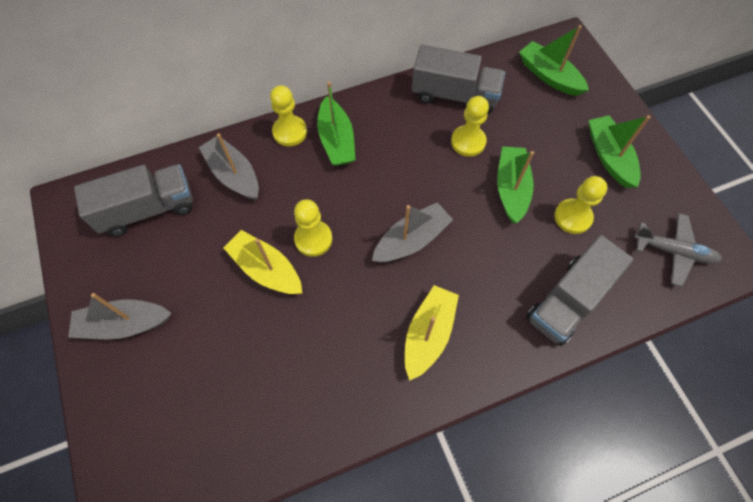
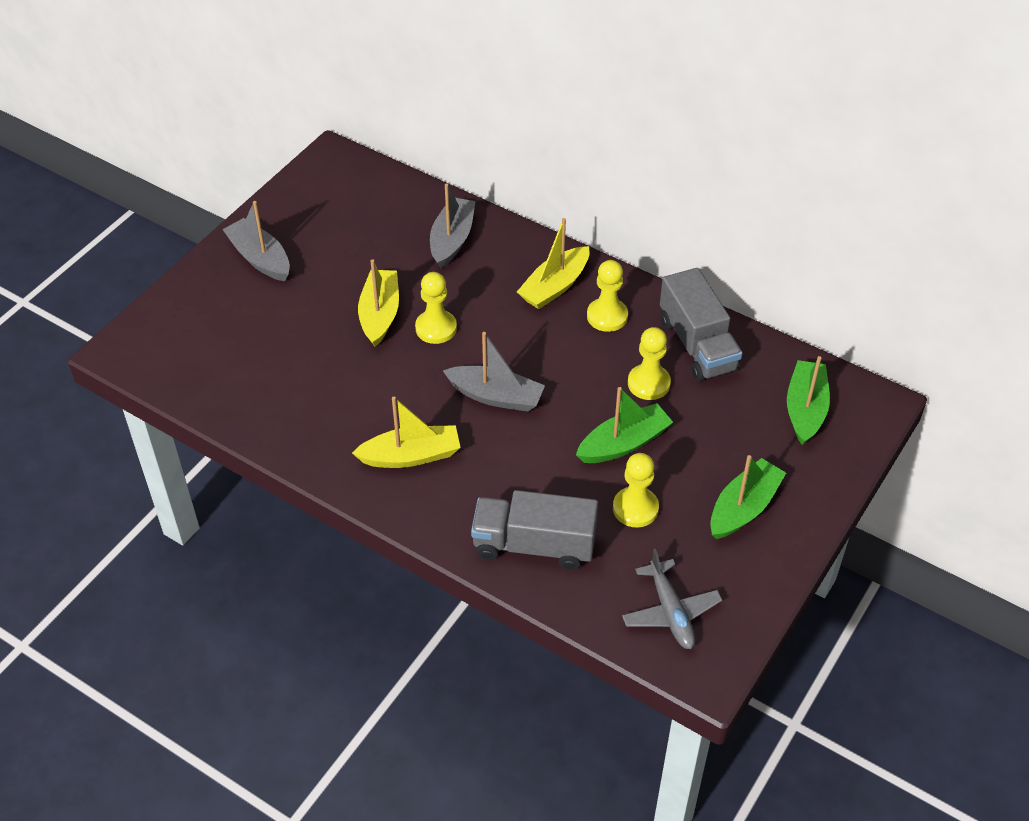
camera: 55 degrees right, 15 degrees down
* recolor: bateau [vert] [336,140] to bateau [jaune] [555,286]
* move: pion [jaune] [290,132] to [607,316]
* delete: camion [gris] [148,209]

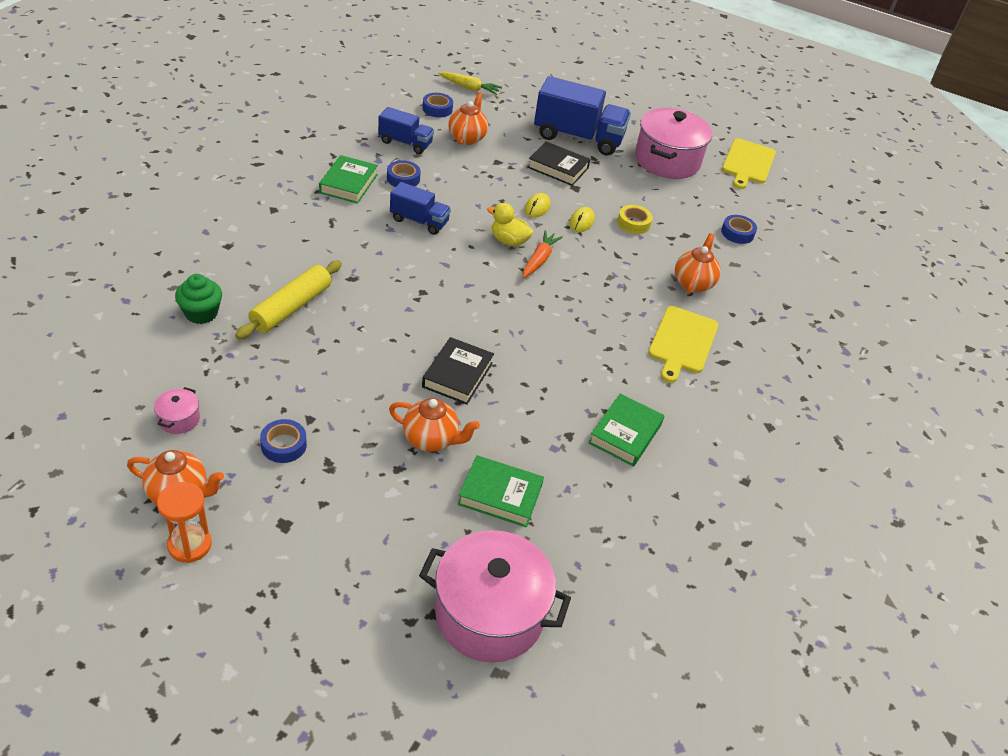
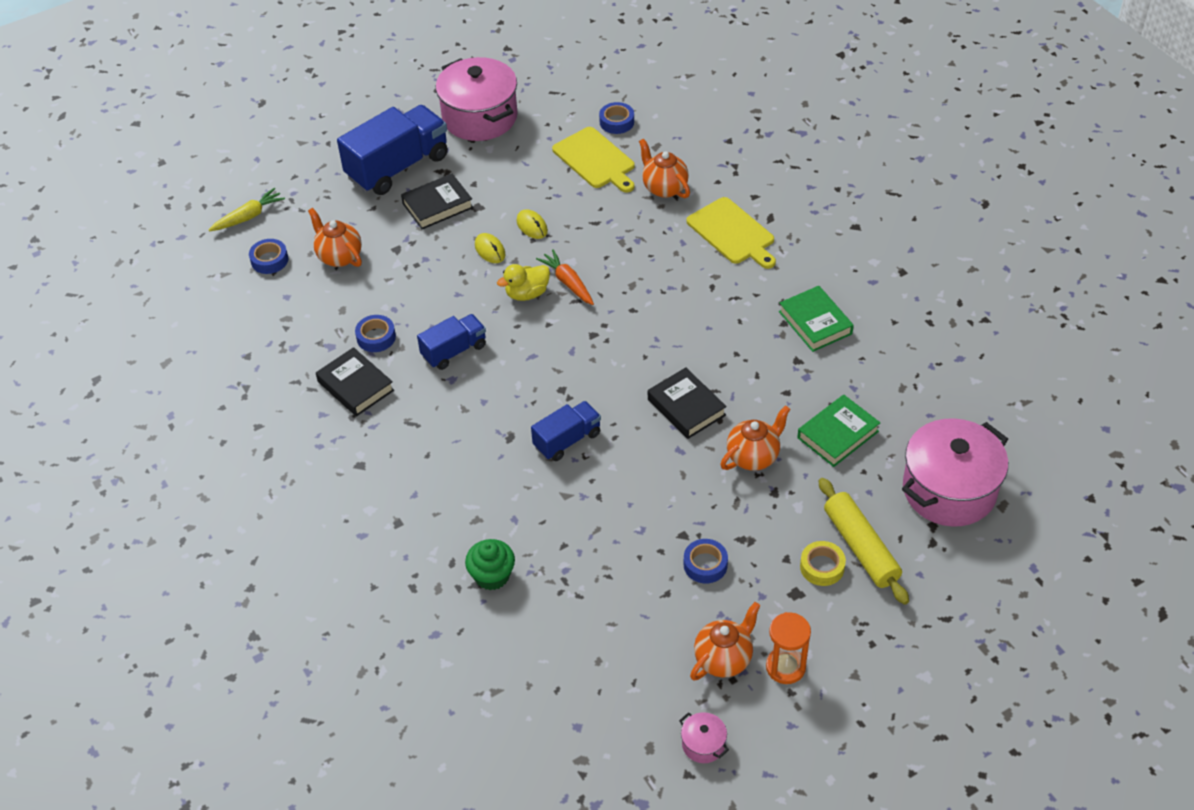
camera: 50 degrees left, 5 degrees up
* recolor: livre [vert] [348,184] to livre [noir] [355,386]
* move: camion [bleu] [405,143] to [567,440]
* move: planche à découper [jaune] [748,163] to [595,160]
* move: marmite [rose] [179,419] to [703,744]
* move: ruban adhésif [jaune] [633,223] to [822,567]
* move: rouleau à pâtisserie [jaune] [291,307] to [861,547]

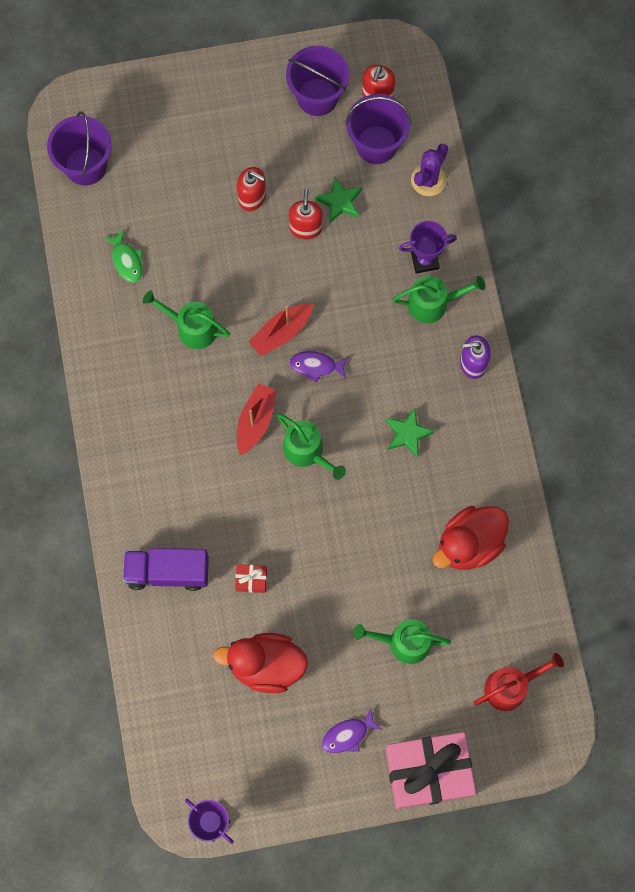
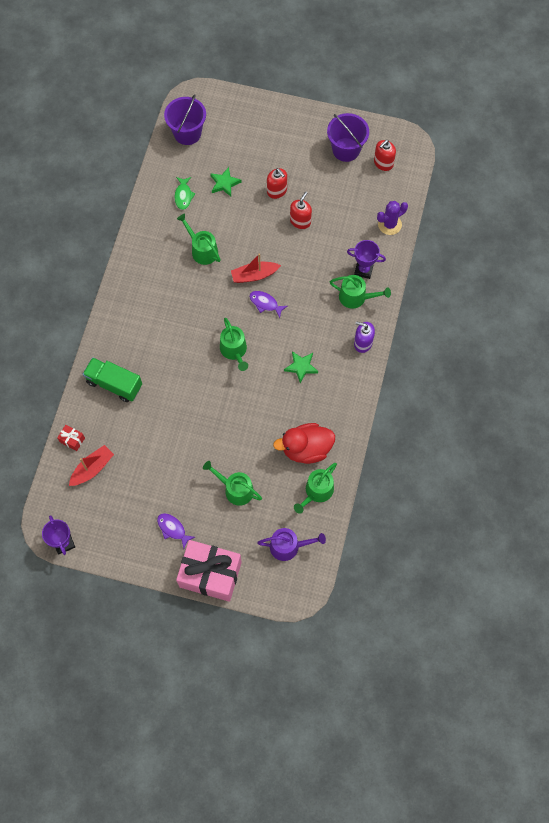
camera: 25 degrees right, 5 degrees down
* move: cadeau [rouge] [251,580] to [72,440]
* move: bateau [rouge] [256,421] to [92,468]
* recolor: camion [violet] [168,572] to camion [vert] [114,384]
* rotate: poisson [violet] [348,735] = [173,529] 45 degrees clockwise
* move: étoile [vert] [339,202] to [224,183]
* recolor: arrosoir [rouge] [510,687] to arrosoir [violet] [288,546]
* insert: arrosoir [vert] [317,491]
* delete: canard [rouge] [266,665]
* delete: seau [violet] [376,144]

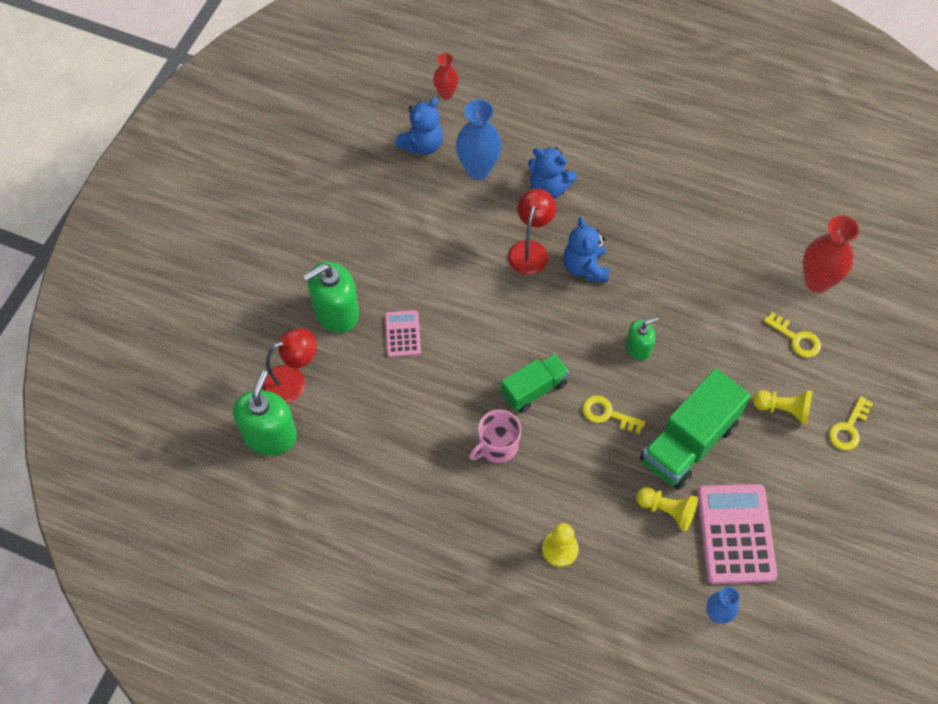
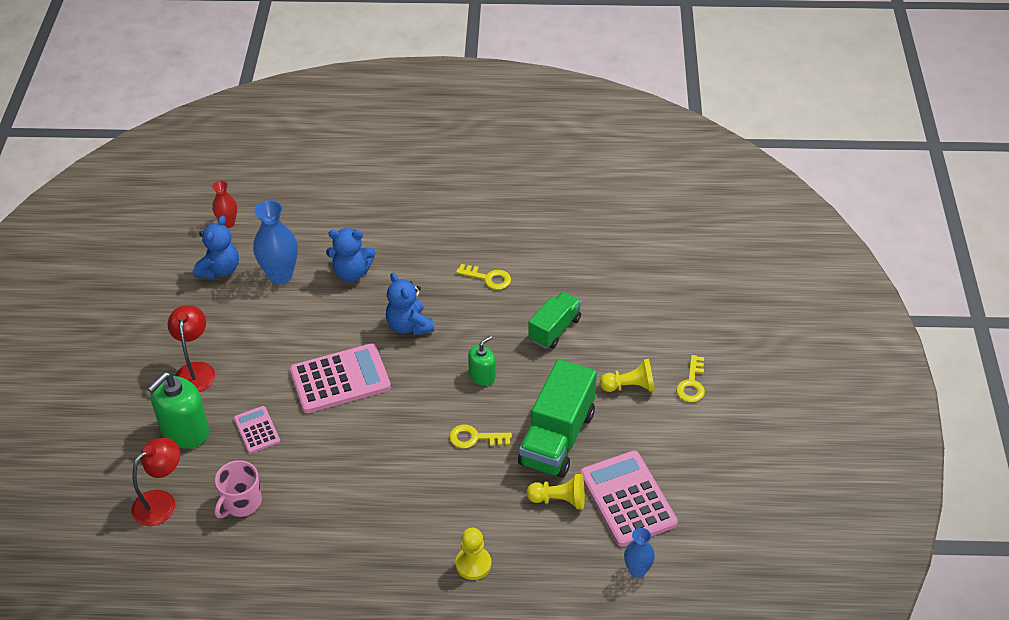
camera: 20 degrees left, 15 degrees down
* move: lampe [rouge] [530,250] to [195,370]
* move: tasse [rose] [497,446] to [241,502]
* insert: calculatrice [rose] [340,379]
* move: clé [jaune] [796,338] to [488,278]
* move: camion [vert] [534,389] to [554,329]
* delete: distributeur de savon [vert] [269,435]
* delete: vase [rouge] [817,281]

TASK REQUIREMENTS: Say again, exactly, only those lines of the records that run from the start through the line with "[290,132] to [607,316]". Pictures are to be skipped.

RESULT OF THIS EXERCISE:
camera: 55 degrees right, 15 degrees down
* recolor: bateau [vert] [336,140] to bateau [jaune] [555,286]
* move: pion [jaune] [290,132] to [607,316]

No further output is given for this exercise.